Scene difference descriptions
-.-.-

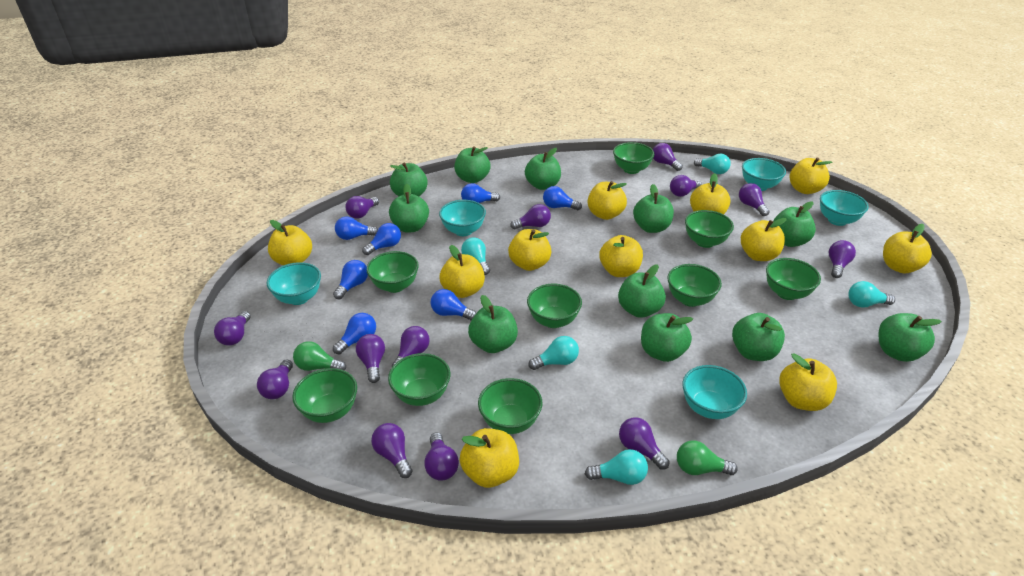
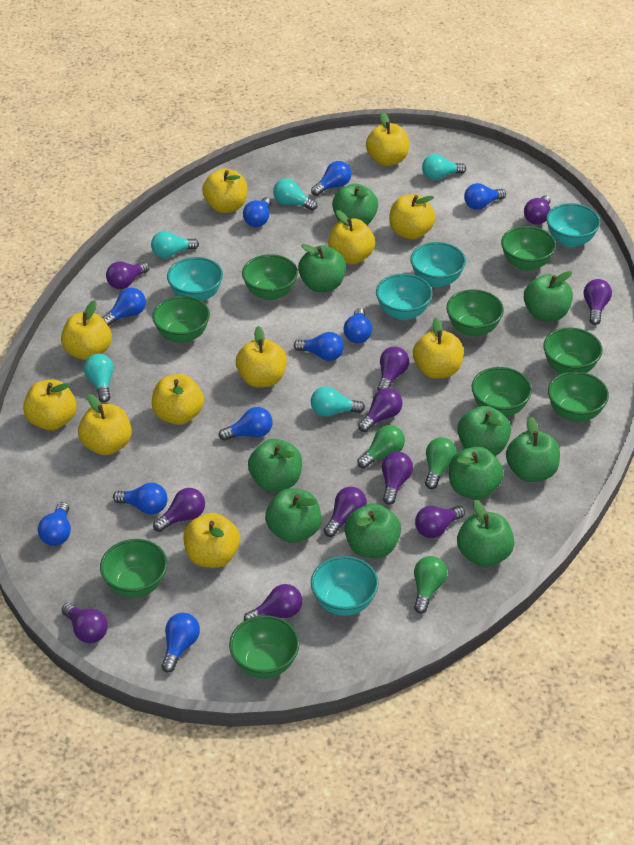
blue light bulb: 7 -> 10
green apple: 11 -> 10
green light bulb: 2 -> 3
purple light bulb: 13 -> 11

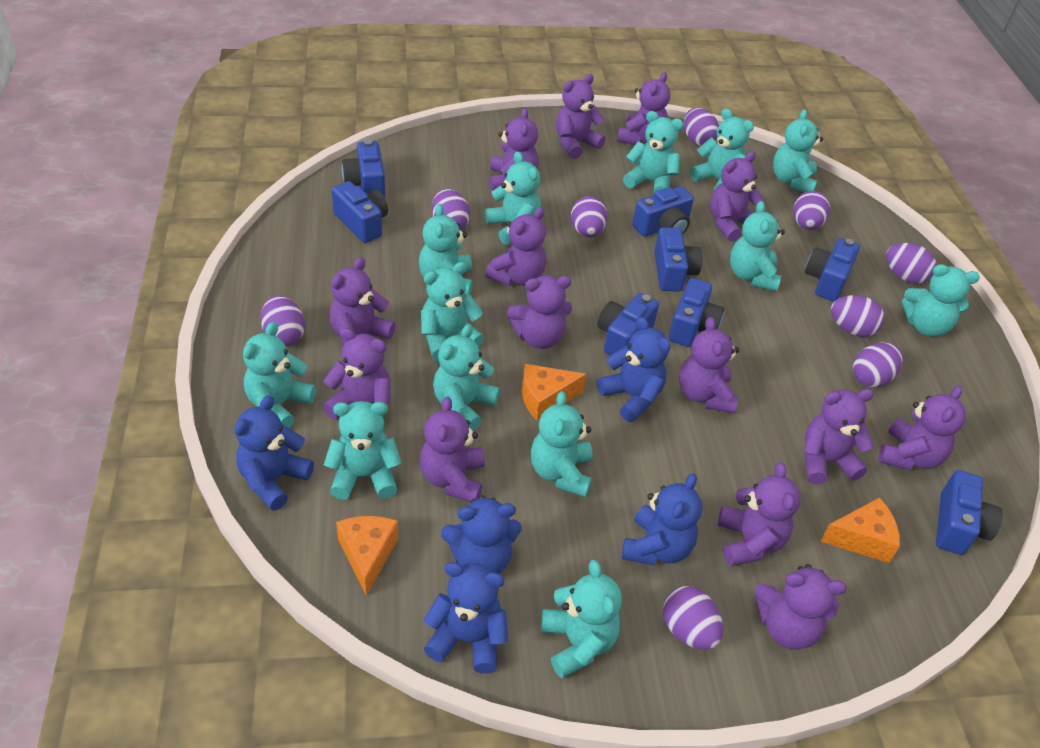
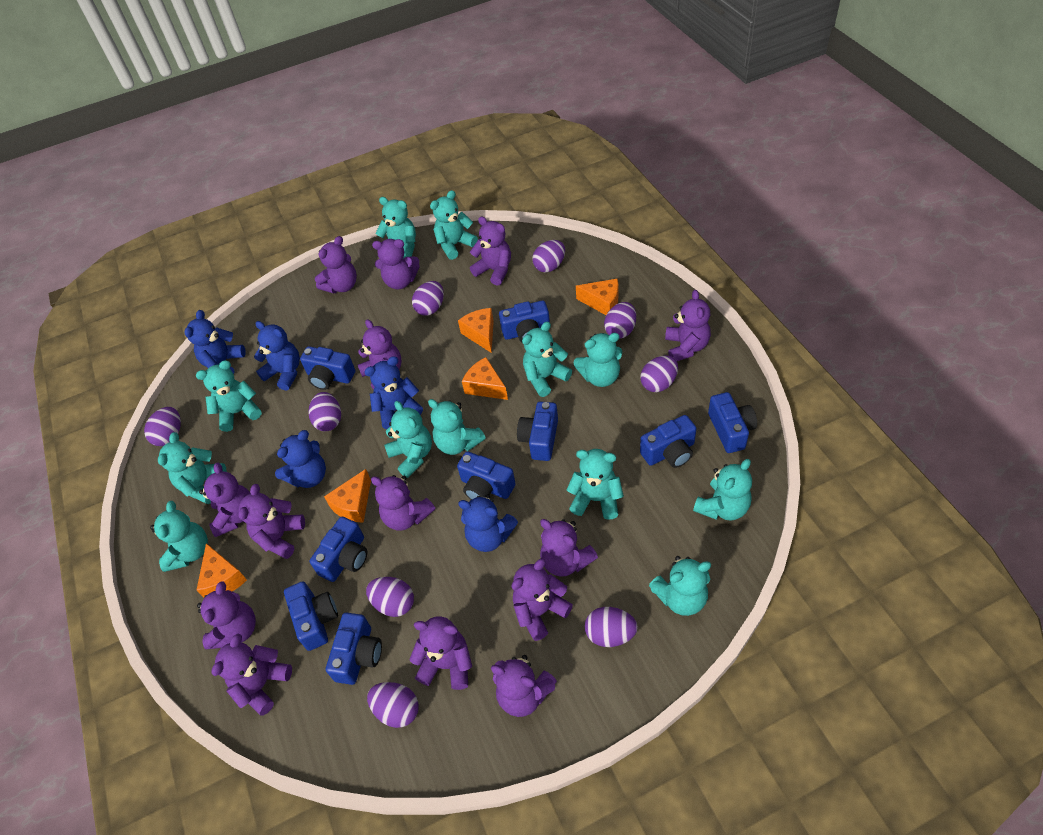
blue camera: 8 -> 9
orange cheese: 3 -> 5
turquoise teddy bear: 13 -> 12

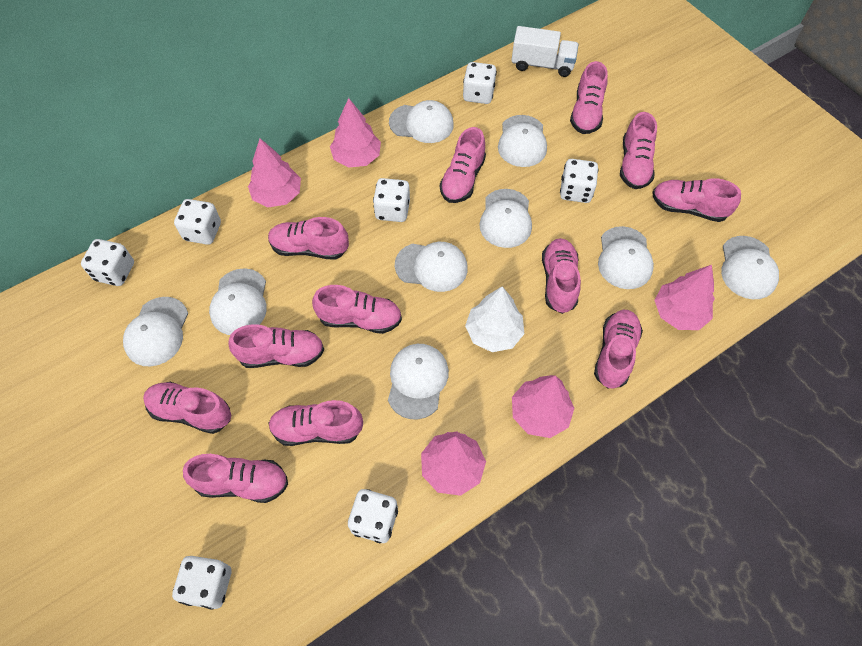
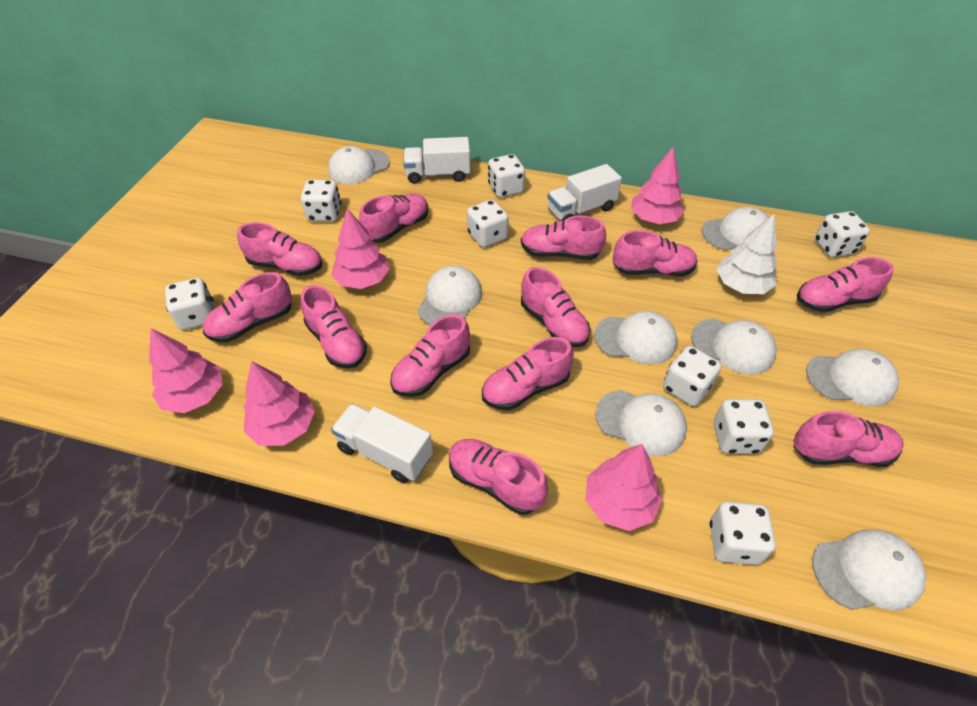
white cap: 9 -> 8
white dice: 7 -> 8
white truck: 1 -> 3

-.-.-

TASK TO CARRY OUT:
For the records above, state the number of lines that include the string "white" and add nothing.

EXPECTED ANSWER:
3